<<<<
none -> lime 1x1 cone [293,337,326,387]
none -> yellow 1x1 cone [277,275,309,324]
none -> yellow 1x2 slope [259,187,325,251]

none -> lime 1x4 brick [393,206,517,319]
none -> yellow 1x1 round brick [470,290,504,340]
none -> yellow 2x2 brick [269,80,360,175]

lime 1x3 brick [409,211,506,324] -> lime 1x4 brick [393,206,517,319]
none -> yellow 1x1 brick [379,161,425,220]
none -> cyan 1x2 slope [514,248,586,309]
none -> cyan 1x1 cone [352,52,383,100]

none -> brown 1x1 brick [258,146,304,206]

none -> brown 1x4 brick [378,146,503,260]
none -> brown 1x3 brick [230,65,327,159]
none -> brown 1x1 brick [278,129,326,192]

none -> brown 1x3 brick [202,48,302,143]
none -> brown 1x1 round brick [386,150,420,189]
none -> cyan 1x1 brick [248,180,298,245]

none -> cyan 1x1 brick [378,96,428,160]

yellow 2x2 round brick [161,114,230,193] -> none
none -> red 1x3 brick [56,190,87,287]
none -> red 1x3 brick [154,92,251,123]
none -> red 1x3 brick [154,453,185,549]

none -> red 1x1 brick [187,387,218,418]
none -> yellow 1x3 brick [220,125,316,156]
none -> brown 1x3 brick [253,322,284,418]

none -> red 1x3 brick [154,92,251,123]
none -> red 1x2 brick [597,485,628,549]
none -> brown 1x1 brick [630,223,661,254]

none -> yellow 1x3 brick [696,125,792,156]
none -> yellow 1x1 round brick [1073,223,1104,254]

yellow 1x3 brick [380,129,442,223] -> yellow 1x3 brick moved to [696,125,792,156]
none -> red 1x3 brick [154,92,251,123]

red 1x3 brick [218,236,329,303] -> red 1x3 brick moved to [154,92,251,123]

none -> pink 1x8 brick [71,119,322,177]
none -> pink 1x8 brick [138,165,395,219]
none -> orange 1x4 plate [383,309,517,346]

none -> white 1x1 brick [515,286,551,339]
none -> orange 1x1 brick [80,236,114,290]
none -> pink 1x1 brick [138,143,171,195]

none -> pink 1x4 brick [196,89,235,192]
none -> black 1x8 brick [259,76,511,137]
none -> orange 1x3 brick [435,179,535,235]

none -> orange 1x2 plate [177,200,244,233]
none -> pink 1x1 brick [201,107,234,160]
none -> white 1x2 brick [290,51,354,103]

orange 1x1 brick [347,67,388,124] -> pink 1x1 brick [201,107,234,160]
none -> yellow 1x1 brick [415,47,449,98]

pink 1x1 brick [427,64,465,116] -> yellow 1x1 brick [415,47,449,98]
>>>>
Extract exactly and only the lines above from the line containing "none -> brown 1x1 brick [258,146,304,206]" through the line containing "yellow 2x2 round", both end lines included.

**OUTPUT OF THE TASK**
none -> brown 1x1 brick [258,146,304,206]

none -> brown 1x4 brick [378,146,503,260]
none -> brown 1x3 brick [230,65,327,159]
none -> brown 1x1 brick [278,129,326,192]

none -> brown 1x3 brick [202,48,302,143]
none -> brown 1x1 round brick [386,150,420,189]
none -> cyan 1x1 brick [248,180,298,245]

none -> cyan 1x1 brick [378,96,428,160]

yellow 2x2 round brick [161,114,230,193] -> none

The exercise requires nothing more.